ASSIGNED TASK>
Copy the listing below exactly. Pictures stay out of it.

**** DATA SECTION ****

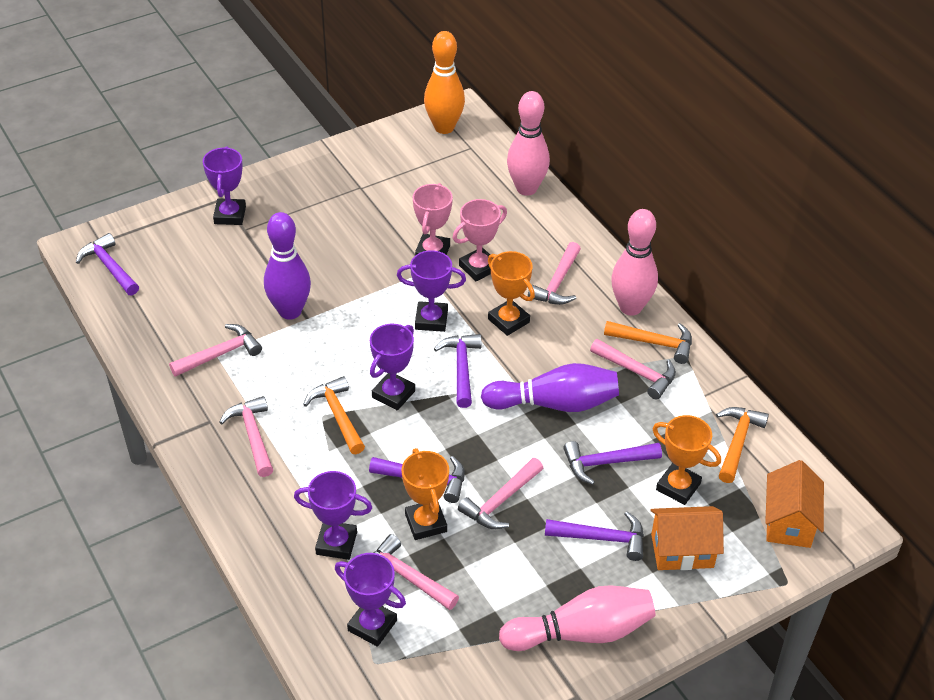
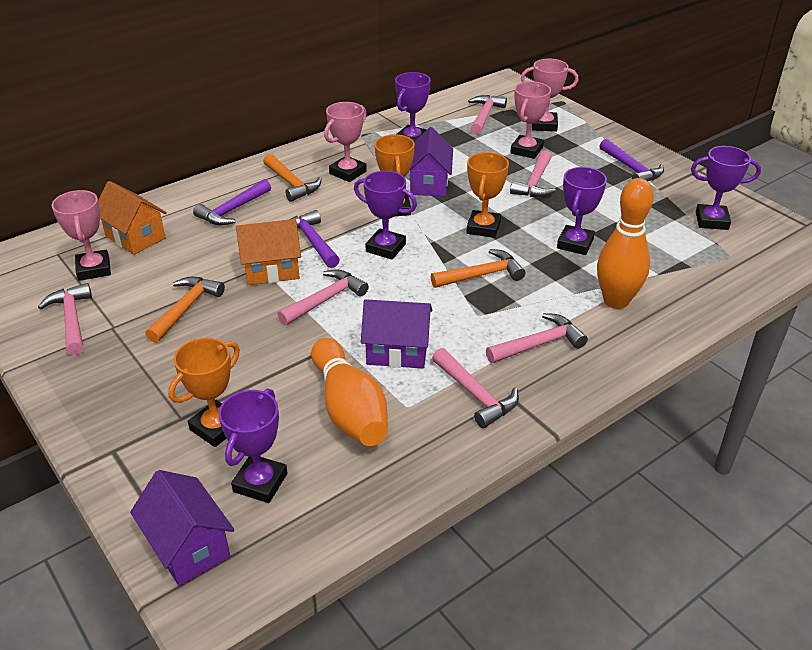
orange bowling pin: 1 -> 2
pink bowling pin: 3 -> 0
pink trophy: 2 -> 4
purple bowling pin: 2 -> 0
purple hammer: 5 -> 3
purple house: 0 -> 3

****

ANSWER TO THE EXERCISE>
orange bowling pin: 1 -> 2
pink bowling pin: 3 -> 0
pink trophy: 2 -> 4
purple bowling pin: 2 -> 0
purple hammer: 5 -> 3
purple house: 0 -> 3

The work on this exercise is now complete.